What is being asked: Return each entry word for word, without its pictures.

[Image sets with object changes]

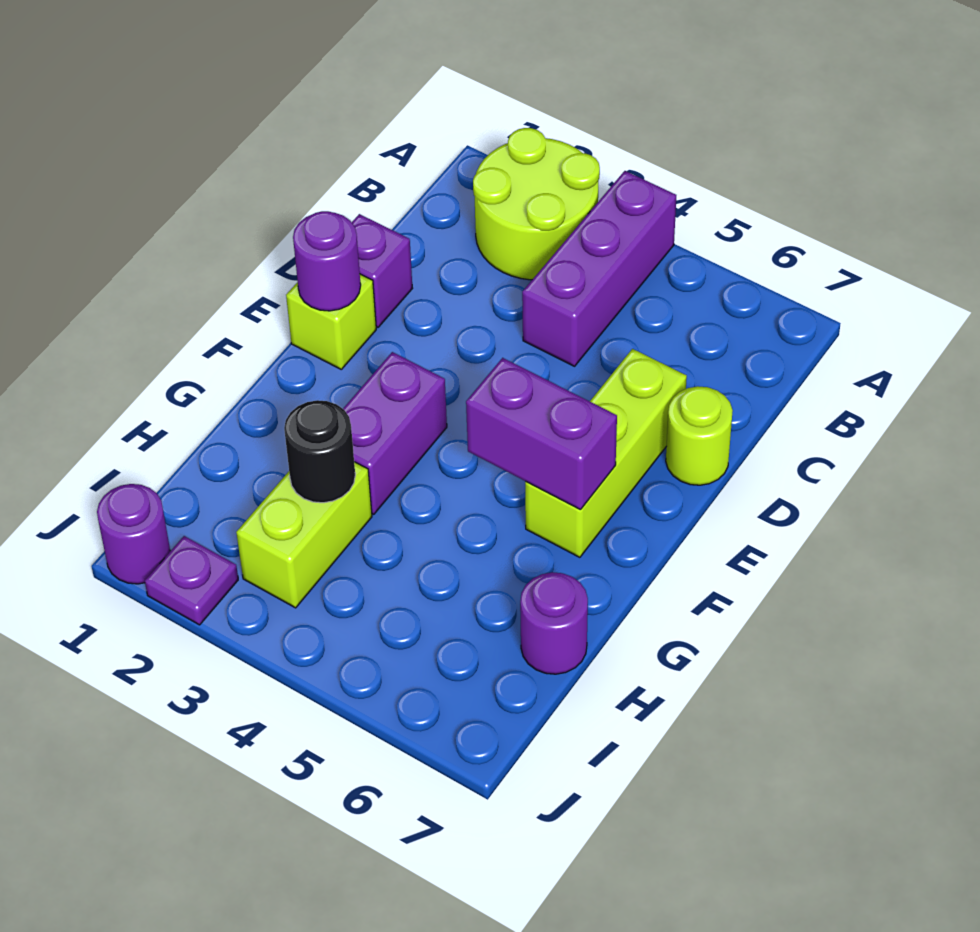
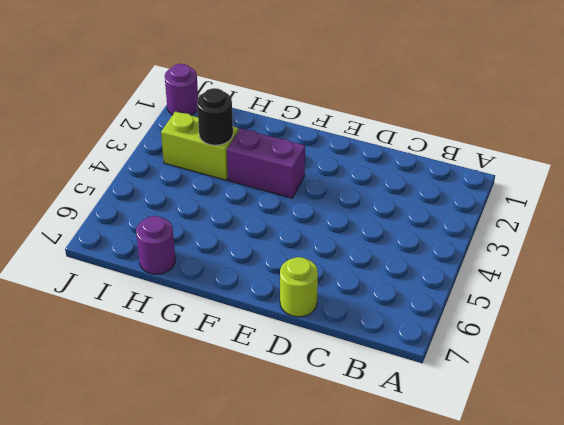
none -> lime round brick A2:B3 level 1
none -> purple brick A4:C4 level 1
none -> purple brick D1 level 1

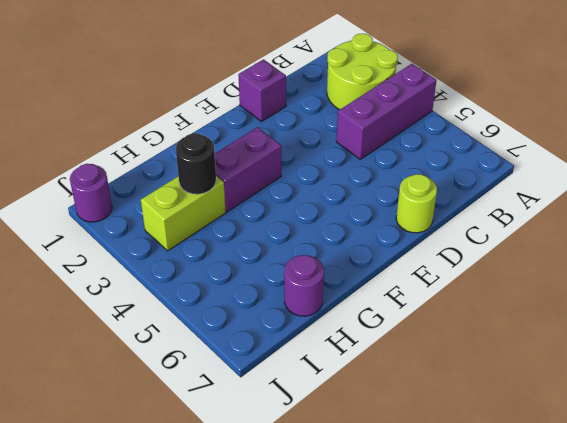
none -> lime brick D6:F6 level 1
none -> lime brick E1 level 1
none -> purple plate J2 level 1

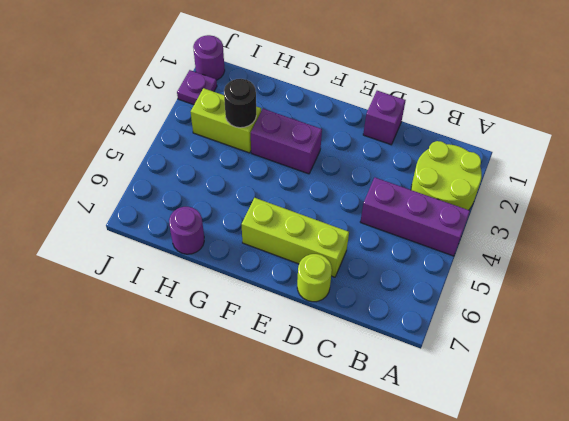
none -> lime brick E1 level 1
none -> purple round brick E1 level 2
none -> purple brick F5:F6 level 2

Exercise response:
none -> lime round brick A2:B3 level 1
none -> purple brick A4:C4 level 1
none -> purple brick D1 level 1

none -> lime brick D6:F6 level 1
none -> lime brick E1 level 1
none -> purple plate J2 level 1

none -> lime brick E1 level 1
none -> purple round brick E1 level 2
none -> purple brick F5:F6 level 2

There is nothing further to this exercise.